*Action item*
Some lines in the entries contain the word "none". Copy all of them.

(Content revision data)
━━━━━━

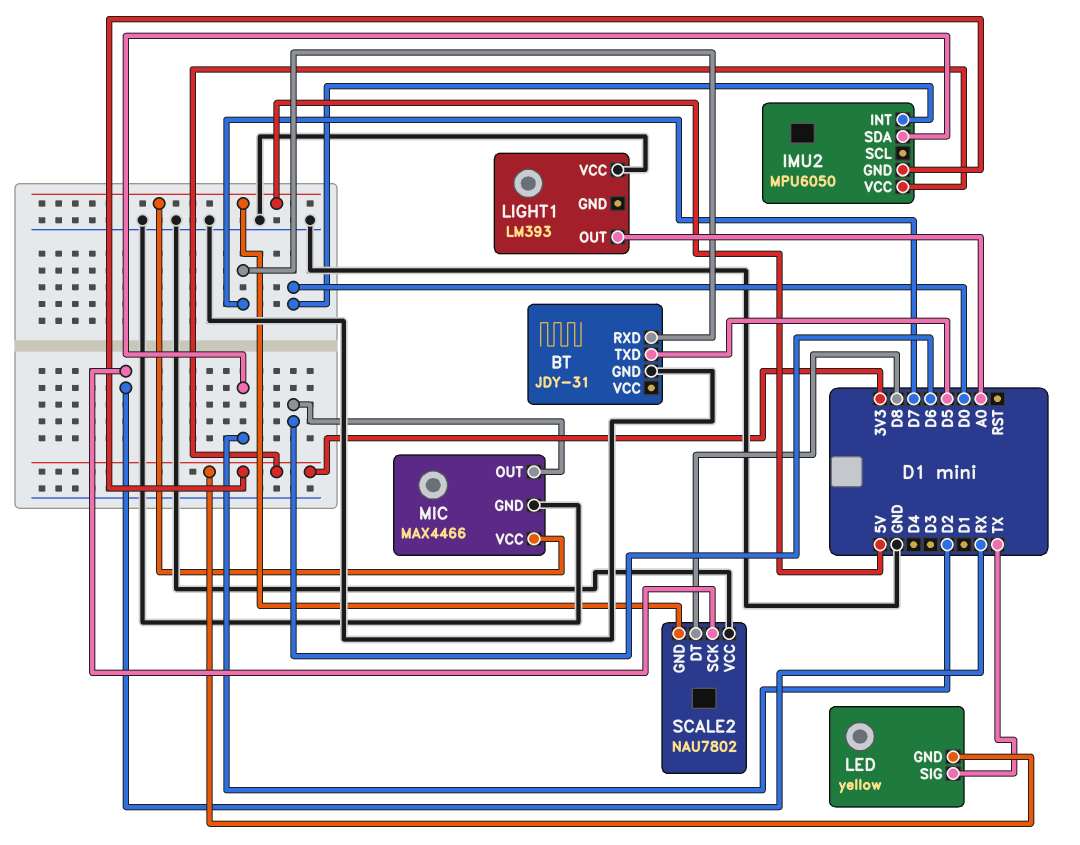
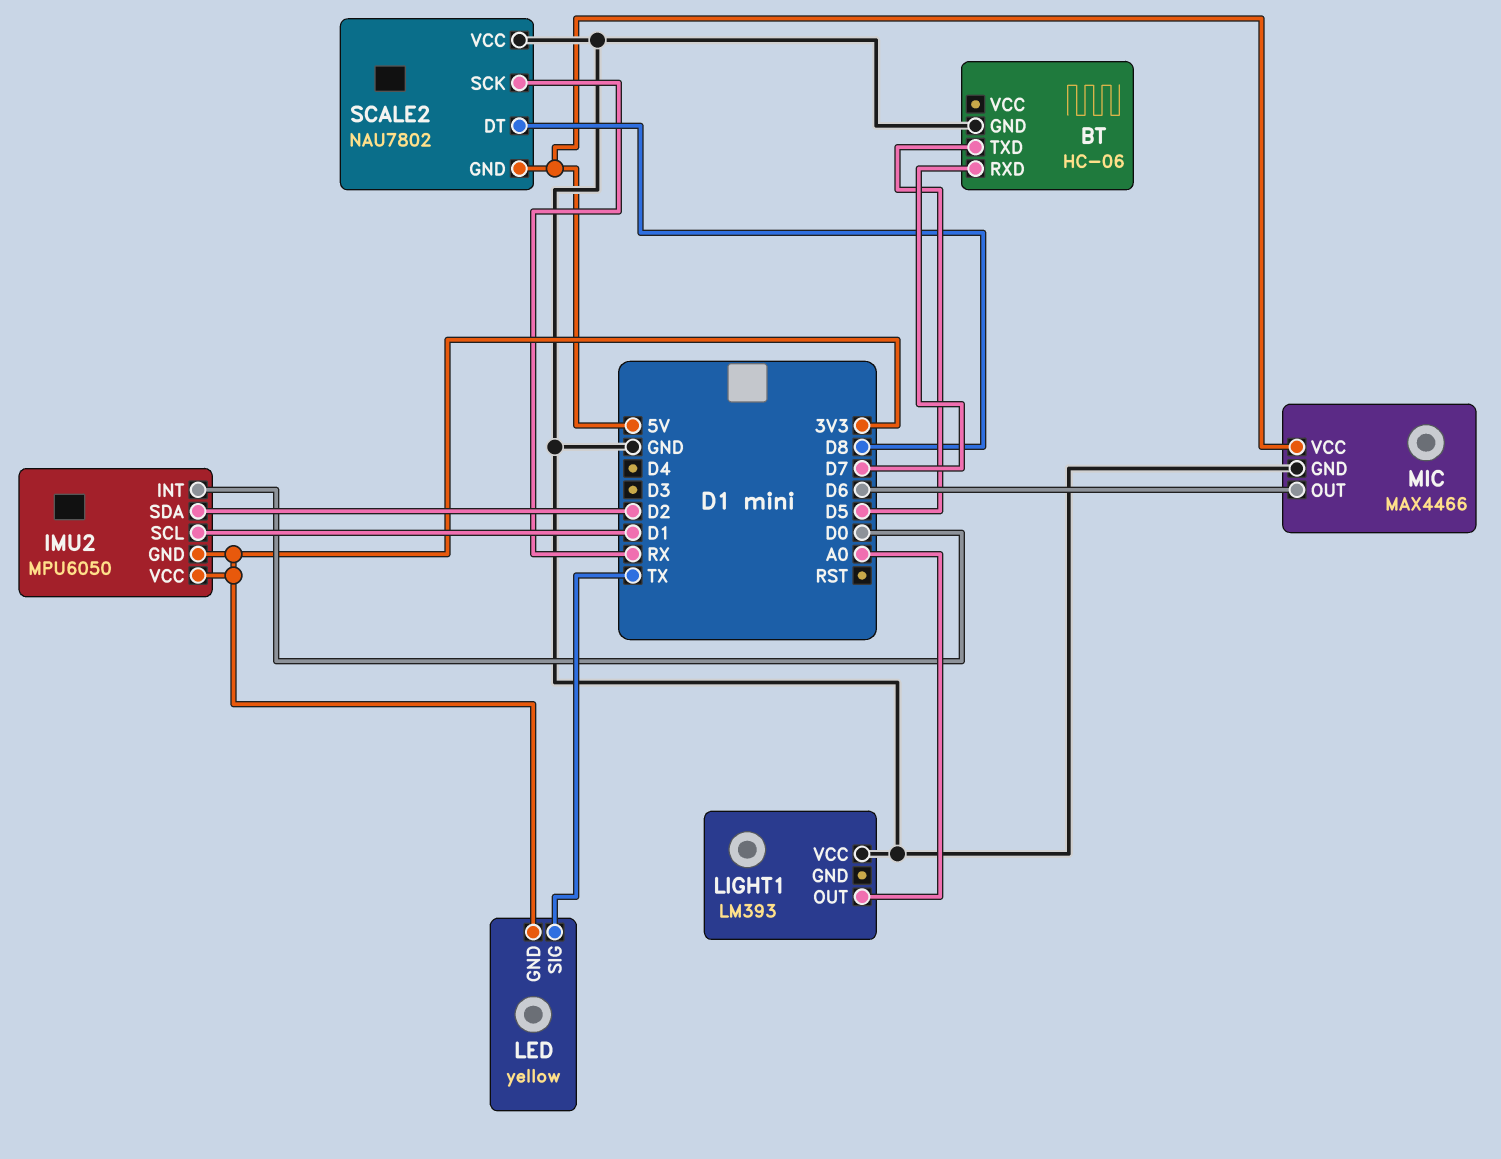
BT: JDY-31 -> HC-06
IMU2 pin SCL: none -> D1

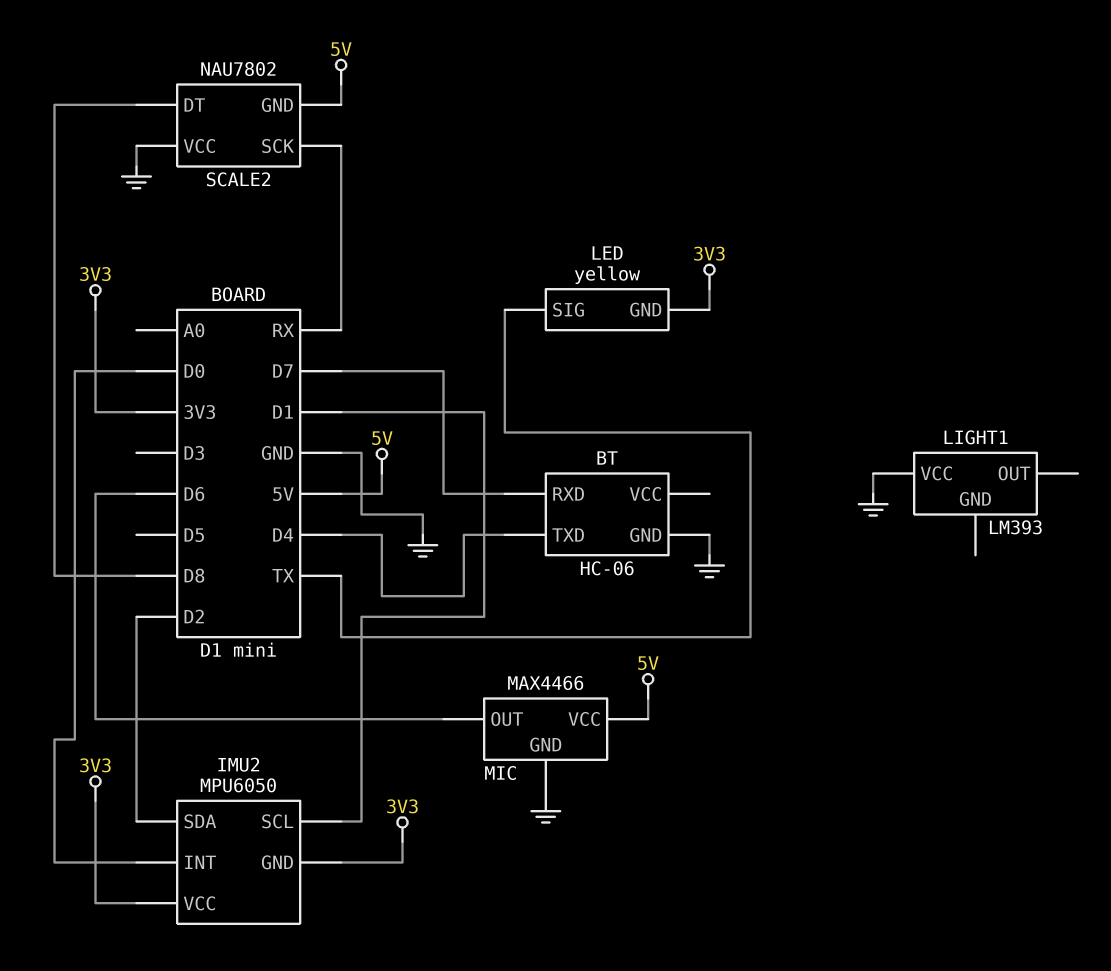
BT pin TXD: D5 -> D4
LIGHT1 pin OUT: A0 -> none

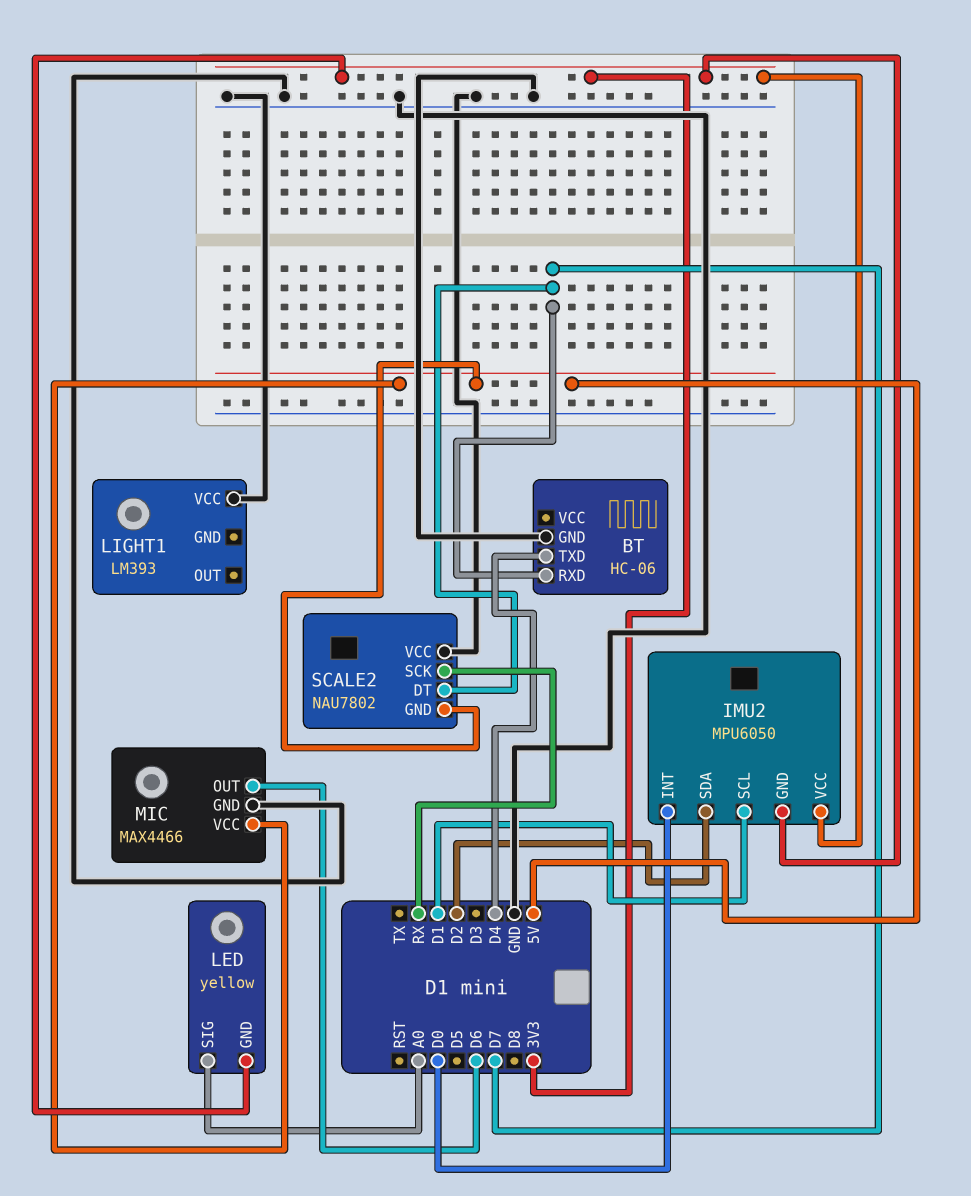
LED pin SIG: TX -> A0
SCALE2 pin DT: D8 -> D7

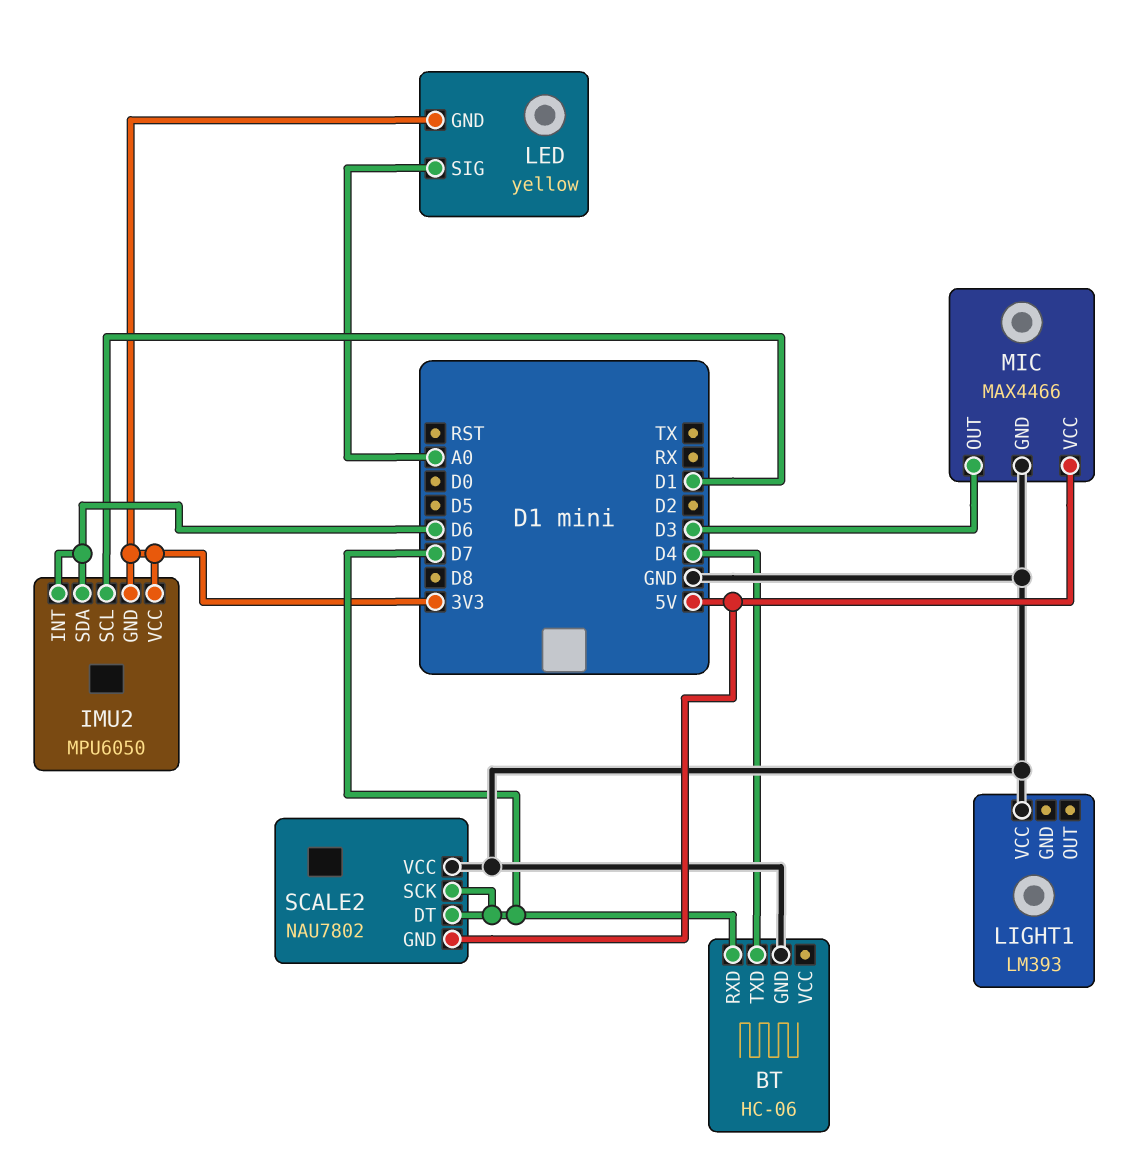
IMU2 pin INT: D0 -> D6
IMU2 pin SDA: D2 -> D6
MIC pin OUT: D6 -> D3
SCALE2 pin SCK: RX -> D7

━━━━━━

*Result of this task*
IMU2 pin SCL: none -> D1
LIGHT1 pin OUT: A0 -> none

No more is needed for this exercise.